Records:
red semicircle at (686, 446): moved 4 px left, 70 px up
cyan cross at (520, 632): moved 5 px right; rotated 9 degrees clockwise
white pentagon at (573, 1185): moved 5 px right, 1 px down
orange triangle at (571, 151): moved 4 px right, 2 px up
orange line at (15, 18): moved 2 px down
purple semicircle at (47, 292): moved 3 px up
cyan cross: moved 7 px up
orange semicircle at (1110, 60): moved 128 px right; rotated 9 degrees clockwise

**Task prompt**
Rewrite all of the rows above, renaming each occurrence of "semicircle" as "half circle" and keeping every other detail unchanged.

**Output for this exercise**
red half circle at (686, 446): moved 4 px left, 70 px up
cyan cross at (520, 632): moved 5 px right; rotated 9 degrees clockwise
white pentagon at (573, 1185): moved 5 px right, 1 px down
orange triangle at (571, 151): moved 4 px right, 2 px up
orange line at (15, 18): moved 2 px down
purple half circle at (47, 292): moved 3 px up
cyan cross: moved 7 px up
orange half circle at (1110, 60): moved 128 px right; rotated 9 degrees clockwise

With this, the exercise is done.